- Task requirements:
Write out, word for word, the line that contains "D2: diode (A" and each line after it down to the last line of the data below. Include nothing more.

- Data to examine:
+ + + + +

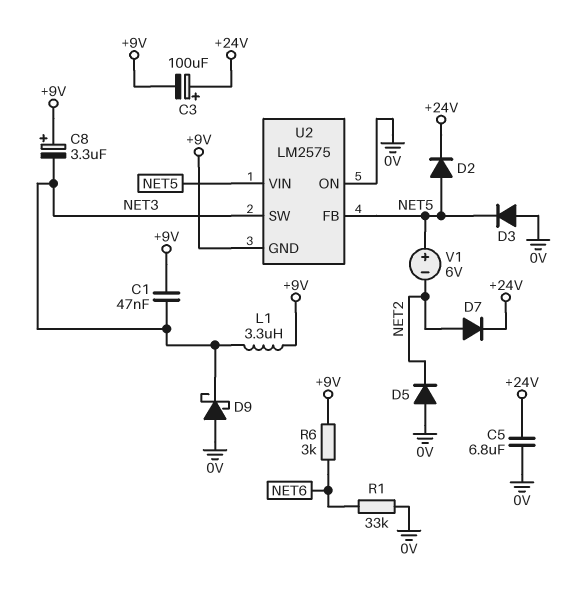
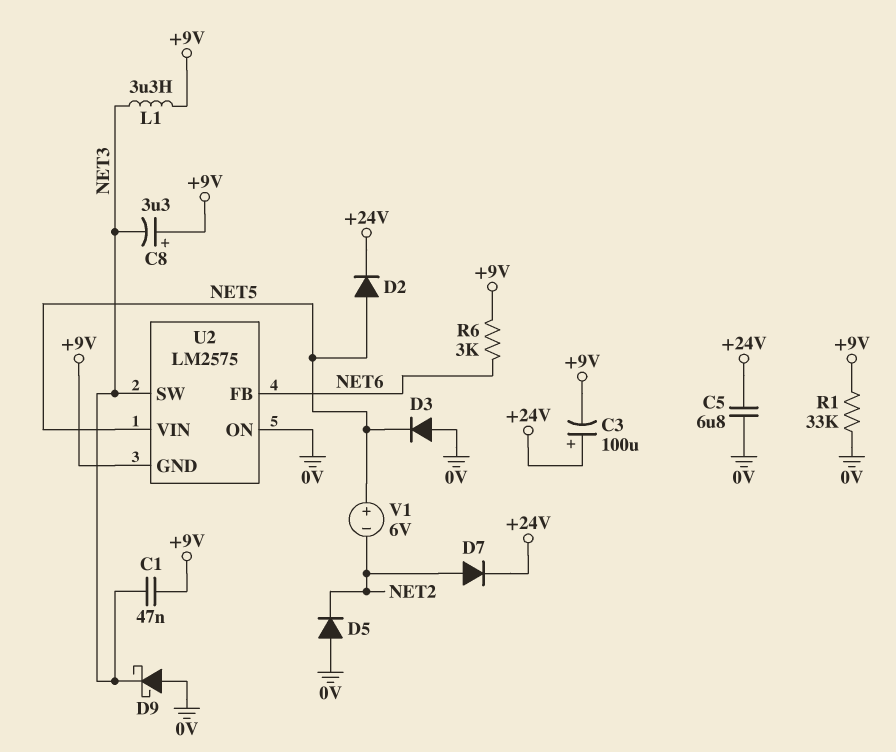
R1: 33k (0V, NET6) -> 33k (+9V, 0V)
U2 pin FB: NET5 -> NET6

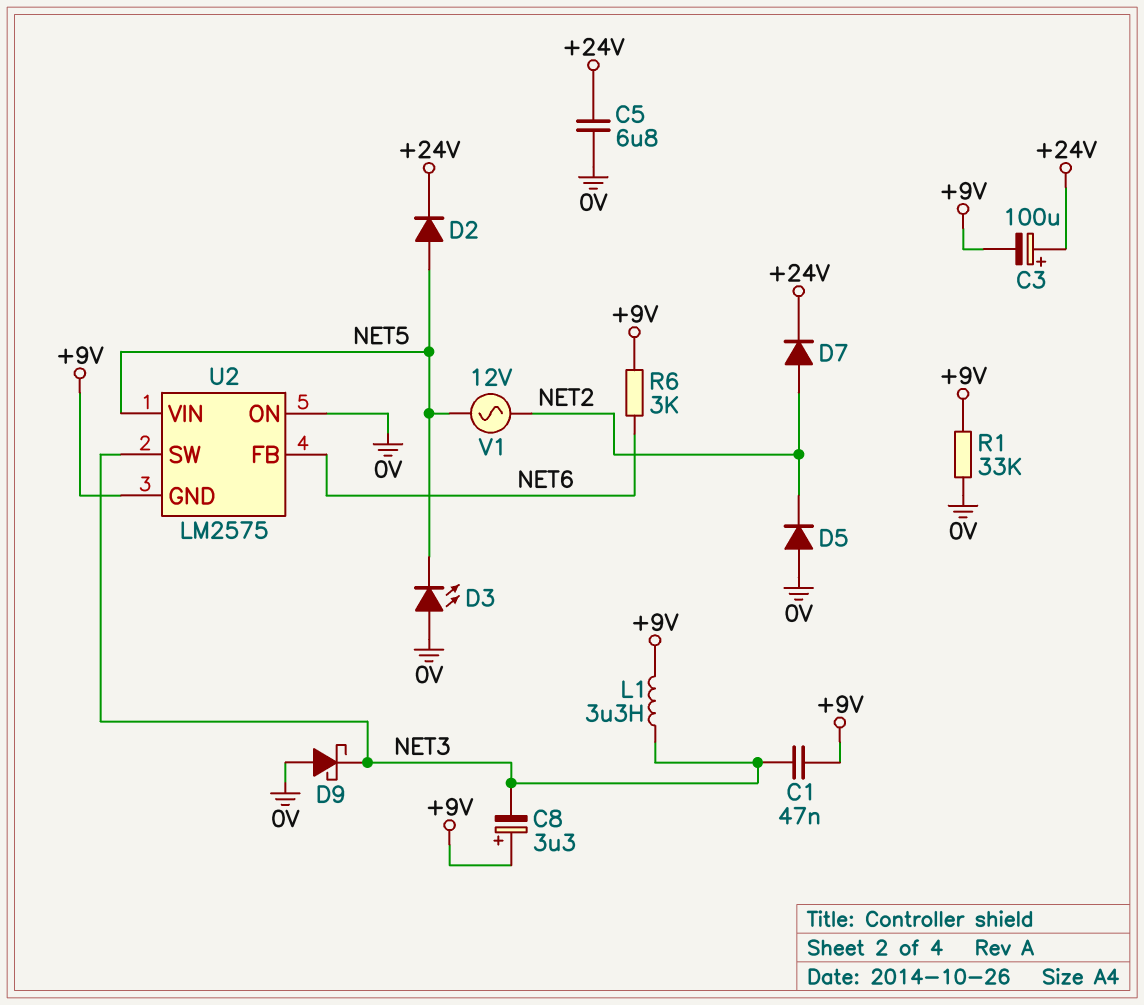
D3: diode (A 0V, K NET5) -> LED (A 0V, K NET5)
V1: 6V (plus NET5, minus NET2) -> AC 12V (NET2, NET5)

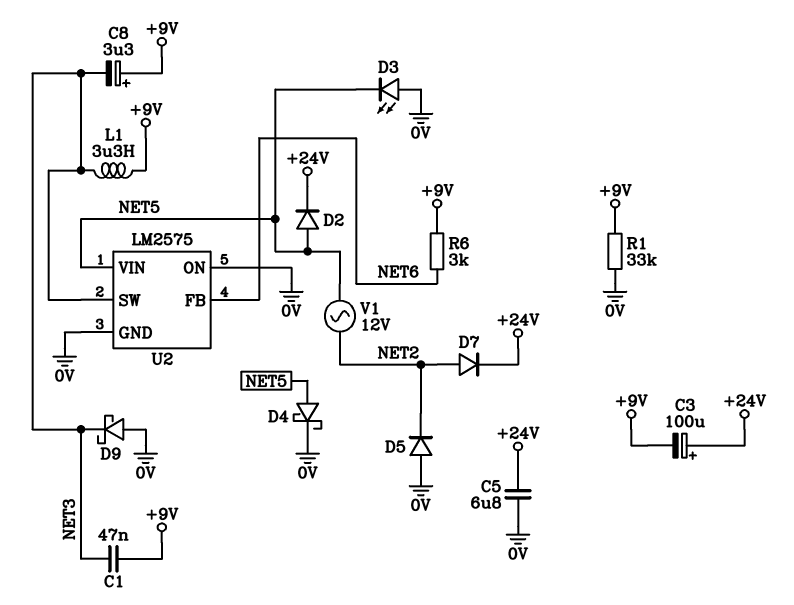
D4: none -> schottky (A NET5, K 0V)
U2 pin GND: +9V -> 0V

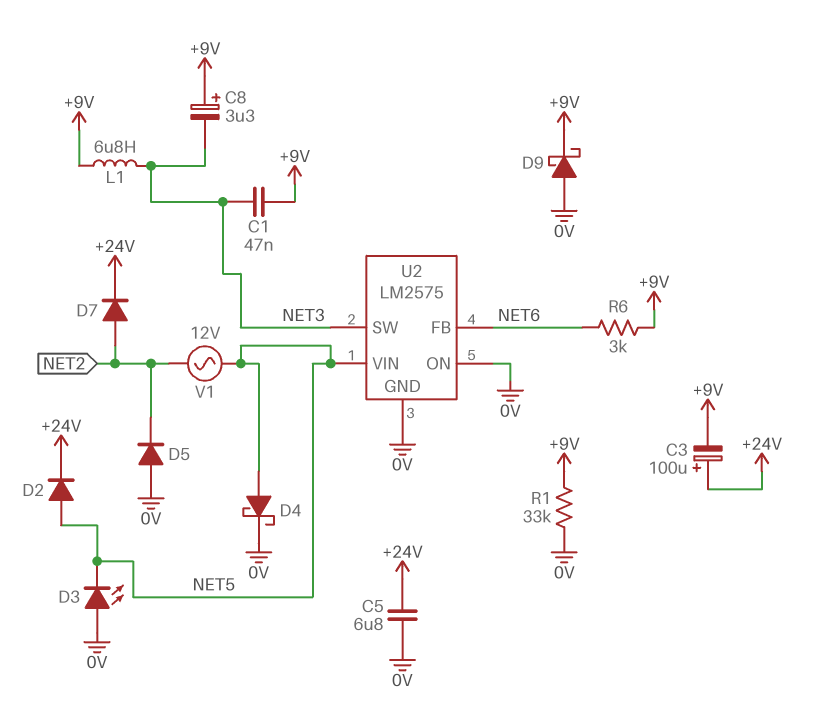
D9: schottky (A 0V, K NET3) -> schottky (A 0V, K +9V)
L1: 3.3uH (+9V, NET3) -> 6.8uH (+9V, NET3)

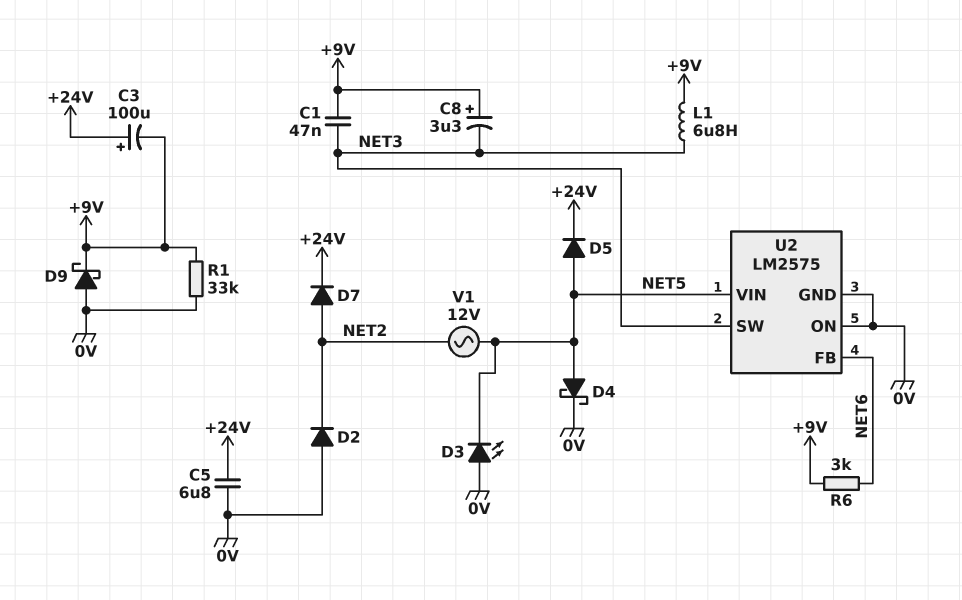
D2: diode (A NET5, K +24V) -> diode (A 0V, K NET2)
D5: diode (A 0V, K NET2) -> diode (A NET5, K +24V)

+ + + + +

- Output of the exercise:
D2: diode (A NET5, K +24V) -> diode (A 0V, K NET2)
D5: diode (A 0V, K NET2) -> diode (A NET5, K +24V)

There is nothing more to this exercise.